▶ _TASK ITEM_
The reply is a verbatim copy of the listing below with its images dropped.

▶ _ENTRIES SUPPLIED_
/---

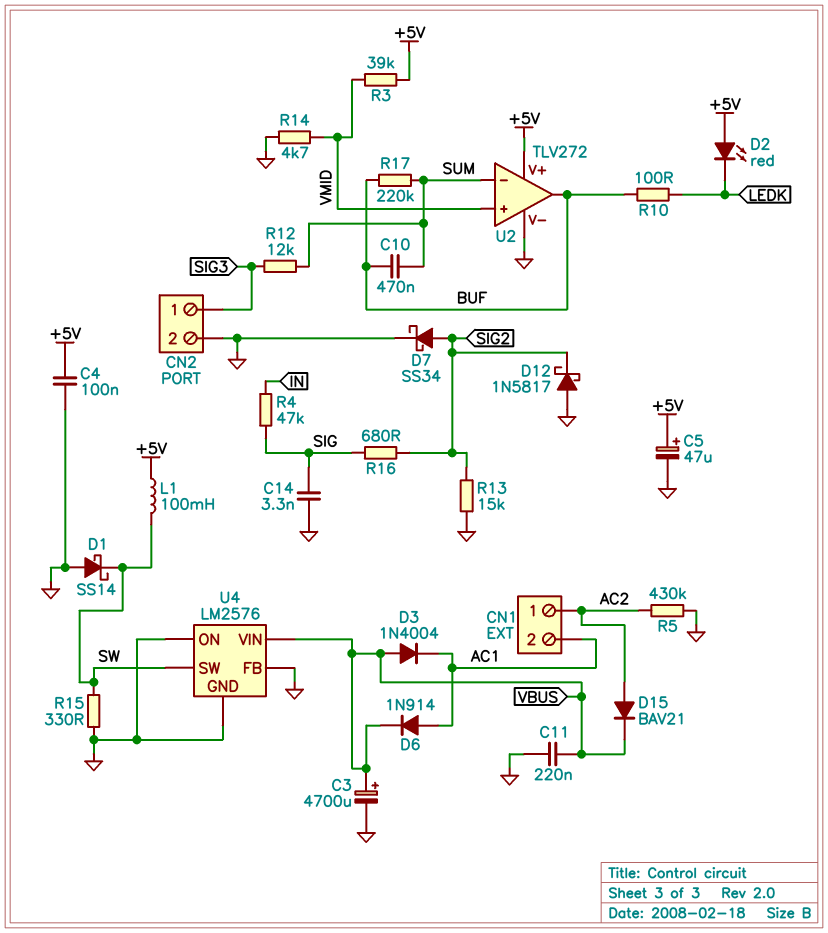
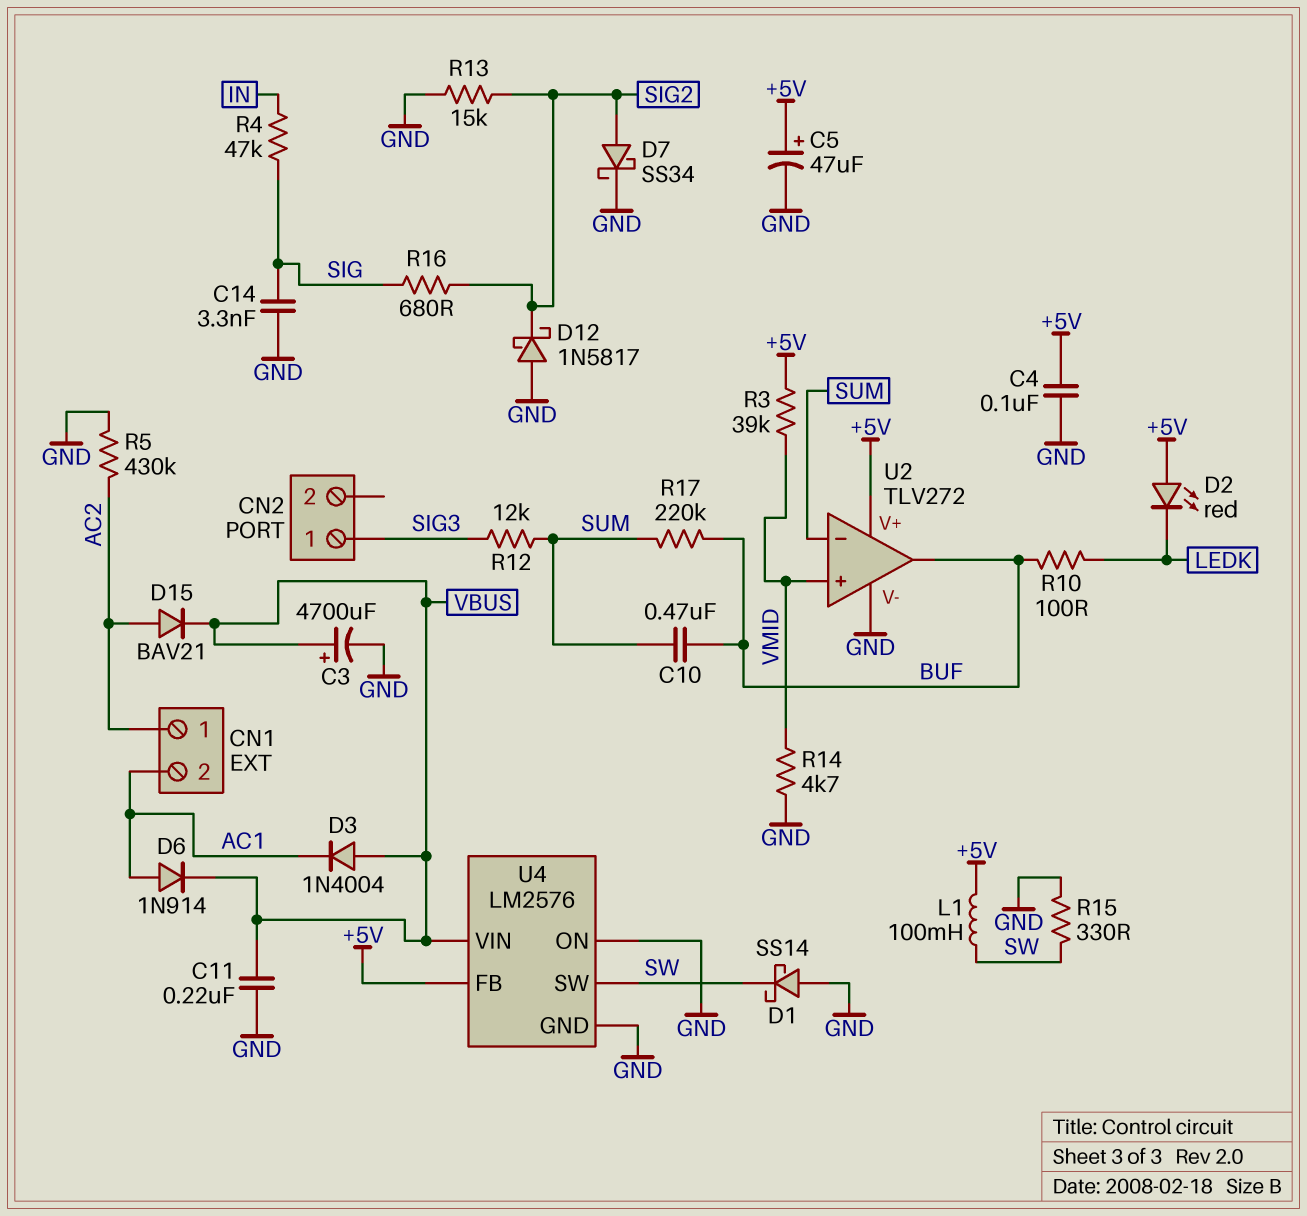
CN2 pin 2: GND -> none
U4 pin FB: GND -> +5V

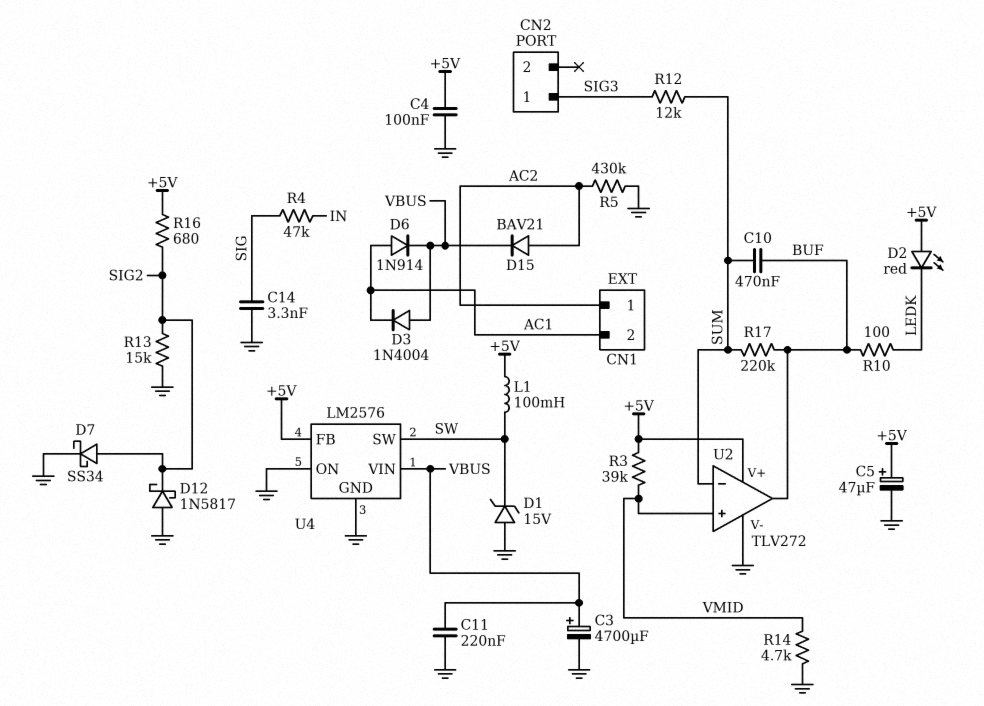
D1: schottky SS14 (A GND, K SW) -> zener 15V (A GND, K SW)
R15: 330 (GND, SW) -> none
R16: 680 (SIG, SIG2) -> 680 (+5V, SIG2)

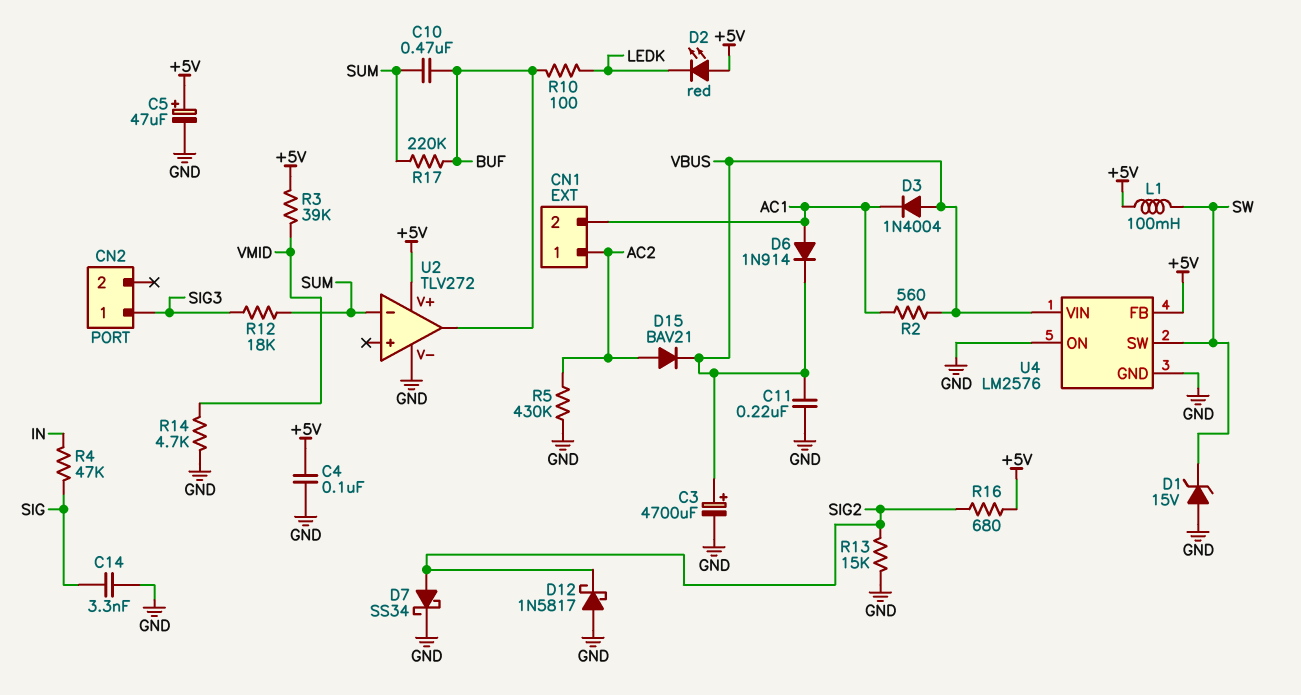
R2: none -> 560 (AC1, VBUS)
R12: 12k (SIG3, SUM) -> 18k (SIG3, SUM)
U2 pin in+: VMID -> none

\---

▶ _REPLY TO THE EXERCISE_
CN2 pin 2: GND -> none
U4 pin FB: GND -> +5V

D1: schottky SS14 (A GND, K SW) -> zener 15V (A GND, K SW)
R15: 330 (GND, SW) -> none
R16: 680 (SIG, SIG2) -> 680 (+5V, SIG2)

R2: none -> 560 (AC1, VBUS)
R12: 12k (SIG3, SUM) -> 18k (SIG3, SUM)
U2 pin in+: VMID -> none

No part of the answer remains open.